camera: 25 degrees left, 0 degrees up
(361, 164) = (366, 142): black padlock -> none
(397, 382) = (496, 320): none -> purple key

- - -

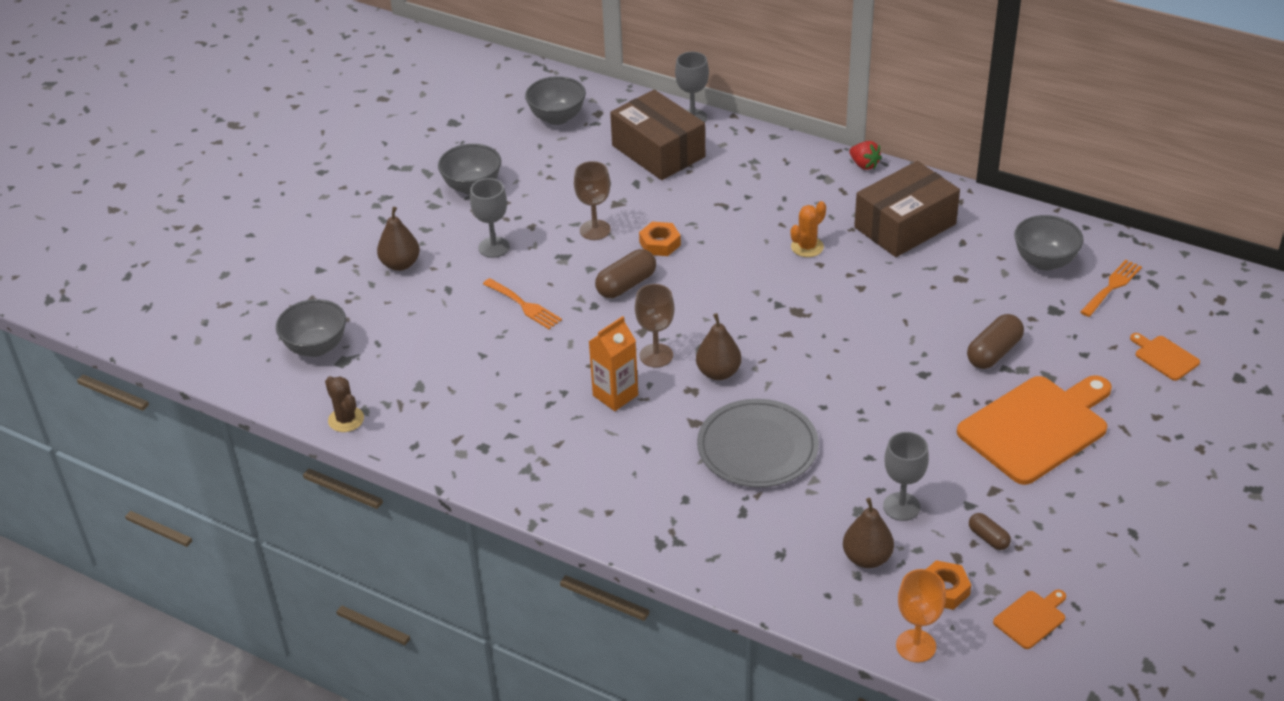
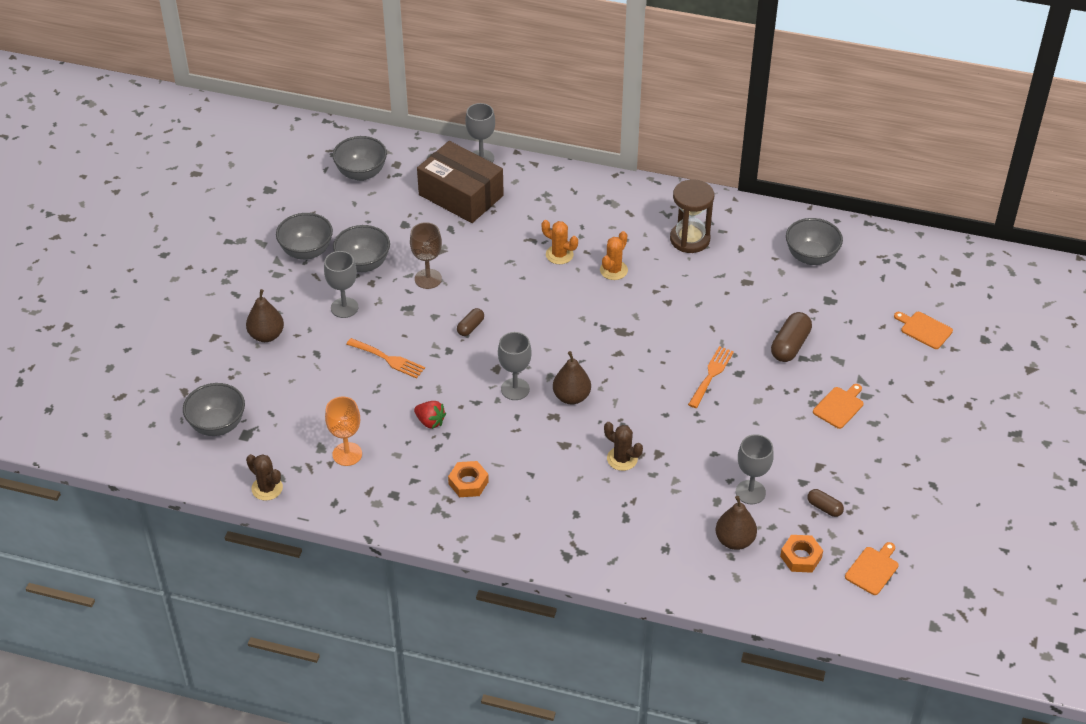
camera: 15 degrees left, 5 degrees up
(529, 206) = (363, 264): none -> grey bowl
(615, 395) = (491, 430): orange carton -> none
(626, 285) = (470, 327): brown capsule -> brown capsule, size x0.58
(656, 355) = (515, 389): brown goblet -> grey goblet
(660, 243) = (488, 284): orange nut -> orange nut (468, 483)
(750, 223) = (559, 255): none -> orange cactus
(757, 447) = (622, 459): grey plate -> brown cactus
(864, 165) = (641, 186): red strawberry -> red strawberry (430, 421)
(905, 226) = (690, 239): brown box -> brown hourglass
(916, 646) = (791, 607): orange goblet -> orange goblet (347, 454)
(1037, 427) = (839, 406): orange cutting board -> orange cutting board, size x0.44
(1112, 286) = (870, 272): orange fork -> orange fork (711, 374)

- - -

_Exercise requirements_
Set down, from the entries above, exactly the lines from the one with "camera: 25 degrees left, 0 degrees up" up to and including the one with "(397, 382) = (496, 320): none -> purple key", and no other lines.

_Result for this exercise_
camera: 25 degrees left, 0 degrees up
(361, 164) = (366, 142): black padlock -> none
(397, 382) = (496, 320): none -> purple key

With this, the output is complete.